■ **WHAT TO DO**:
Look through the data below and, wherever a line carries the word "cross", please copy that line.

■ **GIVEN RECORDS**:
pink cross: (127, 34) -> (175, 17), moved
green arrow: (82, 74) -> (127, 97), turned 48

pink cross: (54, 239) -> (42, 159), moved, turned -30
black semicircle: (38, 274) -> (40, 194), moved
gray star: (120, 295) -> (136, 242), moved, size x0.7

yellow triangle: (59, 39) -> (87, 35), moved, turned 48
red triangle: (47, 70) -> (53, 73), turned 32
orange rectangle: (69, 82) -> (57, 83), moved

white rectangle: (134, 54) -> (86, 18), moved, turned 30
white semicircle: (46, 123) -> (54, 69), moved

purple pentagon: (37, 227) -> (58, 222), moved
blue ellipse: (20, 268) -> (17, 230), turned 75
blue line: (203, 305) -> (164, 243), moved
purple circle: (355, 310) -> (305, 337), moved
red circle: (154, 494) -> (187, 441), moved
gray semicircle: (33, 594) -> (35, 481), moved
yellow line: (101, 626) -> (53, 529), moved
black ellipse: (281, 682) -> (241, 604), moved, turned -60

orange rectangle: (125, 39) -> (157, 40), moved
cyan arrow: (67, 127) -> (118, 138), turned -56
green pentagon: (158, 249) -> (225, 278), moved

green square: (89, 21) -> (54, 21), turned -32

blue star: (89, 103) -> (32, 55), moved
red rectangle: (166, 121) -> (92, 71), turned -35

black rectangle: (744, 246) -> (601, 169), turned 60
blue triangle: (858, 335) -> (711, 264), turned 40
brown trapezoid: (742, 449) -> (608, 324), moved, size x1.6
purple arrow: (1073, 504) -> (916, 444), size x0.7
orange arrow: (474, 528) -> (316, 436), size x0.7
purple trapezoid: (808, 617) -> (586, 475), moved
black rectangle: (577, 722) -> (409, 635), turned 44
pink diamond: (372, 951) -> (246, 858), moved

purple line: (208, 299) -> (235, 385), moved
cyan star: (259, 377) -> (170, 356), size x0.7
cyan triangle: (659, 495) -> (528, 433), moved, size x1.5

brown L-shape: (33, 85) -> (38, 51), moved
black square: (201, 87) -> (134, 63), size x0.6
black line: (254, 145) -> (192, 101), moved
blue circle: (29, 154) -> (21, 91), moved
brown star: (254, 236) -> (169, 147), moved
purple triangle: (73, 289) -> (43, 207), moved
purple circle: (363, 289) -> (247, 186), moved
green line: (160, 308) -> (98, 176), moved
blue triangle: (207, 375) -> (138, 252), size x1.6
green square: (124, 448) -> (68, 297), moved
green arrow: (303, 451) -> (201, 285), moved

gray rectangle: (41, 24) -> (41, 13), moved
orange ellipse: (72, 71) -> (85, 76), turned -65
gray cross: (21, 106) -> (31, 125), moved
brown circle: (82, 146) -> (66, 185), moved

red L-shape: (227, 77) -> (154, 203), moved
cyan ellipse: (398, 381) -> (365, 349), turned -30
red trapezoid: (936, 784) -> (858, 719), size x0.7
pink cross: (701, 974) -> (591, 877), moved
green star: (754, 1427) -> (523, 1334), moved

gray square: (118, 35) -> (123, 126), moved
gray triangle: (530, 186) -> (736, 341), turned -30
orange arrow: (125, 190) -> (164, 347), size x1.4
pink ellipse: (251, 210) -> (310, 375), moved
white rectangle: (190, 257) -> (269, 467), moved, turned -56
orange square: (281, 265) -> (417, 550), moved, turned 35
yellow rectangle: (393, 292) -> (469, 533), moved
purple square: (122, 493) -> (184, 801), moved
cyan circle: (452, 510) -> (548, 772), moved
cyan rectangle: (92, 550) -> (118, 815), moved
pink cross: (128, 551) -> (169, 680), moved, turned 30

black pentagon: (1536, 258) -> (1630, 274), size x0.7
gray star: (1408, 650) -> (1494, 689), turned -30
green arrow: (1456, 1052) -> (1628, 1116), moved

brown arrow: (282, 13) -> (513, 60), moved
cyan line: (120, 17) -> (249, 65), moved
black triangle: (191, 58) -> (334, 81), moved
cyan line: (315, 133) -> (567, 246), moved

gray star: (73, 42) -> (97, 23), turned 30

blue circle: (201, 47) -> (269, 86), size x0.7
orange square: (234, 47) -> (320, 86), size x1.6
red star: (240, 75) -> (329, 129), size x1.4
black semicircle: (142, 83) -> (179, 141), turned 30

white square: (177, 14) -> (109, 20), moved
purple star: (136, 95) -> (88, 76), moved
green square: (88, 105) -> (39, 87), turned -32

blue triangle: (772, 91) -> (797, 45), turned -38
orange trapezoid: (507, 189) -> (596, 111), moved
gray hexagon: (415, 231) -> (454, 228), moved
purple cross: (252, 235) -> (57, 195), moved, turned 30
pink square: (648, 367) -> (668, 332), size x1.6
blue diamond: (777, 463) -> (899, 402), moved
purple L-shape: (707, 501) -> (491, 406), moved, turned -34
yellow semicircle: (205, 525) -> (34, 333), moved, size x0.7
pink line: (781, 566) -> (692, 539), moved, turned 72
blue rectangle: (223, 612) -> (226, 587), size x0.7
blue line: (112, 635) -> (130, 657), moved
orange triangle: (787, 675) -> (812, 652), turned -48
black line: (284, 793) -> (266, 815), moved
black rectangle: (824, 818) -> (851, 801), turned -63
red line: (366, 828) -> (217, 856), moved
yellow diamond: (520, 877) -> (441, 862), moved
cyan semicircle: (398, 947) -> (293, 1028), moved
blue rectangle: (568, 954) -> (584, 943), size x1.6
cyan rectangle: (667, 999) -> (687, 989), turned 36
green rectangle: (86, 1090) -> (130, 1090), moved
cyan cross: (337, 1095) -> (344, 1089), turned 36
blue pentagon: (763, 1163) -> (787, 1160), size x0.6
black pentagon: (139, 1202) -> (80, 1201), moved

■ **RESPONSE TO THIS EXERCISE**:
pink cross: (127, 34) -> (175, 17), moved
pink cross: (54, 239) -> (42, 159), moved, turned -30
gray cross: (21, 106) -> (31, 125), moved
pink cross: (701, 974) -> (591, 877), moved
pink cross: (128, 551) -> (169, 680), moved, turned 30
purple cross: (252, 235) -> (57, 195), moved, turned 30
cyan cross: (337, 1095) -> (344, 1089), turned 36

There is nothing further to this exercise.